[START]

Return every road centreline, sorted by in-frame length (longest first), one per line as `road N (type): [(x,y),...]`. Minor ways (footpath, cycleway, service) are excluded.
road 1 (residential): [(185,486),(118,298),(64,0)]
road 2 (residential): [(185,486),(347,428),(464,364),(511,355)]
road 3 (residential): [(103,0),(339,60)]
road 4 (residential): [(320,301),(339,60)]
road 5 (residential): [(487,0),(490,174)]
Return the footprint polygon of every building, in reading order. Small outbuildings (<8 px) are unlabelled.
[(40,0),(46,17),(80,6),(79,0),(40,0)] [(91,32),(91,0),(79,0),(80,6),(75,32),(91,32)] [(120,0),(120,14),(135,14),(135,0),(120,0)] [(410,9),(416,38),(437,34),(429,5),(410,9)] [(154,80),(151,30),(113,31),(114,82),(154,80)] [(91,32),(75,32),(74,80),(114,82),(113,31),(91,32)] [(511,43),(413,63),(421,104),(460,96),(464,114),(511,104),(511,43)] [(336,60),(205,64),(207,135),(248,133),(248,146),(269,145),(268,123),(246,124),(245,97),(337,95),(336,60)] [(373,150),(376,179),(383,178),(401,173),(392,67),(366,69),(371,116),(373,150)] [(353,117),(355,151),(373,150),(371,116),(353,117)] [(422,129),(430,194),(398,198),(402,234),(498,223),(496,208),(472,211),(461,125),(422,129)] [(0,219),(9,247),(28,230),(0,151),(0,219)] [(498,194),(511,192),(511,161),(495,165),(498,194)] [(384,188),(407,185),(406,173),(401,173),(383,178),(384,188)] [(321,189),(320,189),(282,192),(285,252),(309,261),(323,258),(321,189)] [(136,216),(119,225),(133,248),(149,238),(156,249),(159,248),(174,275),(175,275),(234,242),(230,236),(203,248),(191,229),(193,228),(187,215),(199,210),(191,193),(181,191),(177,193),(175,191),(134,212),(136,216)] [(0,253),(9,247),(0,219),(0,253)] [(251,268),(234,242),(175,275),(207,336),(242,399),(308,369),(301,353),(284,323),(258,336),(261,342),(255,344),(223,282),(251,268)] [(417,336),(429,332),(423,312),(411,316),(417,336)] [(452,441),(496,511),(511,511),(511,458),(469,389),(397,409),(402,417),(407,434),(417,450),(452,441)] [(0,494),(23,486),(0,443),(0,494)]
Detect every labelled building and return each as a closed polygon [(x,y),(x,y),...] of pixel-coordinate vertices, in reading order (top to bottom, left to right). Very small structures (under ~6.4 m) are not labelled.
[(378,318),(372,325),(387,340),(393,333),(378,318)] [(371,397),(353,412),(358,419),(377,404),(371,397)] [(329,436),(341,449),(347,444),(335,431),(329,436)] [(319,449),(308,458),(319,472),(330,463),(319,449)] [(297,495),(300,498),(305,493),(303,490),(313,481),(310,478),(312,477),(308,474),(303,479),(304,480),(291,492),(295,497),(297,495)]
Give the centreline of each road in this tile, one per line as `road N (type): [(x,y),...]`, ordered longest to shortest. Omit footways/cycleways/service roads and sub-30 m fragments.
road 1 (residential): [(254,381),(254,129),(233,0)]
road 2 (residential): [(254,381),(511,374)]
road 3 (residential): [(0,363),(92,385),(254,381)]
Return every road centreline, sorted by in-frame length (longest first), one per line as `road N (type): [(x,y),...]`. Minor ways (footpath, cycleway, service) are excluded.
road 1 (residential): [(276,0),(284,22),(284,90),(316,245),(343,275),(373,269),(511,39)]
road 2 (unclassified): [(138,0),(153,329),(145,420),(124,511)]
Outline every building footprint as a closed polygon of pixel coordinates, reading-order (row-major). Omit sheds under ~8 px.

[END]

AIM OF THE TASK >>
Copy out every one of the lines above word for word, with nothing changed.

EXPECTED ANSWER >>
Return every road centreline, sorted by in-frame length (longest first), one per line as `road N (type): [(x,y),...]`. Minor ways (footpath, cycleway, service) are excluded.
road 1 (residential): [(185,486),(118,298),(64,0)]
road 2 (residential): [(185,486),(347,428),(464,364),(511,355)]
road 3 (residential): [(103,0),(339,60)]
road 4 (residential): [(320,301),(339,60)]
road 5 (residential): [(487,0),(490,174)]
Return the footprint polygon of every building, in reading order. Small outbuildings (<8 px) are unlabelled.
[(40,0),(46,17),(80,6),(79,0),(40,0)] [(91,32),(91,0),(79,0),(80,6),(75,32),(91,32)] [(120,0),(120,14),(135,14),(135,0),(120,0)] [(410,9),(416,38),(437,34),(429,5),(410,9)] [(154,80),(151,30),(113,31),(114,82),(154,80)] [(91,32),(75,32),(74,80),(114,82),(113,31),(91,32)] [(511,43),(413,63),(421,104),(460,96),(464,114),(511,104),(511,43)] [(336,60),(205,64),(207,135),(248,133),(248,146),(269,145),(268,123),(246,124),(245,97),(337,95),(336,60)] [(373,150),(376,179),(383,178),(401,173),(392,67),(366,69),(371,116),(373,150)] [(353,117),(355,151),(373,150),(371,116),(353,117)] [(422,129),(430,194),(398,198),(402,234),(498,223),(496,208),(472,211),(461,125),(422,129)] [(0,219),(9,247),(28,230),(0,151),(0,219)] [(498,194),(511,192),(511,161),(495,165),(498,194)] [(384,188),(407,185),(406,173),(401,173),(383,178),(384,188)] [(321,189),(320,189),(282,192),(285,252),(309,261),(323,258),(321,189)] [(136,216),(119,225),(133,248),(149,238),(156,249),(159,248),(174,275),(175,275),(234,242),(230,236),(203,248),(191,229),(193,228),(187,215),(199,210),(191,193),(181,191),(177,193),(175,191),(134,212),(136,216)] [(0,253),(9,247),(0,219),(0,253)] [(251,268),(234,242),(175,275),(207,336),(242,399),(308,369),(301,353),(284,323),(258,336),(261,342),(255,344),(223,282),(251,268)] [(417,336),(429,332),(423,312),(411,316),(417,336)] [(452,441),(496,511),(511,511),(511,458),(469,389),(397,409),(402,417),(407,434),(417,450),(452,441)] [(0,494),(23,486),(0,443),(0,494)]
Detect every labelled building and return each as a closed polygon [(x,y),(x,y),...] of pixel-coordinate vertices, in reading order (top to bottom, left to right). Very small structures (under ~6.4 m) are not labelled.
[(378,318),(372,325),(387,340),(393,333),(378,318)] [(371,397),(353,412),(358,419),(377,404),(371,397)] [(329,436),(341,449),(347,444),(335,431),(329,436)] [(319,449),(308,458),(319,472),(330,463),(319,449)] [(297,495),(300,498),(305,493),(303,490),(313,481),(310,478),(312,477),(308,474),(303,479),(304,480),(291,492),(295,497),(297,495)]
Give the centreline of each road in this tile, one per line as `road N (type): [(x,y),...]`, ordered longest to shortest. Omit footways/cycleways/service roads and sub-30 m fragments.
road 1 (residential): [(254,381),(254,129),(233,0)]
road 2 (residential): [(254,381),(511,374)]
road 3 (residential): [(0,363),(92,385),(254,381)]
Return every road centreline, sorted by in-frame length (longest first), one per line as `road N (type): [(x,y),...]`. Minor ways (footpath, cycleway, service) are excluded.
road 1 (residential): [(276,0),(284,22),(284,90),(316,245),(343,275),(373,269),(511,39)]
road 2 (unclassified): [(138,0),(153,329),(145,420),(124,511)]
Outline every building footprint as a closed polygon of pixel coordinates, reading-order (row-major). Omit sheds under ~8 px.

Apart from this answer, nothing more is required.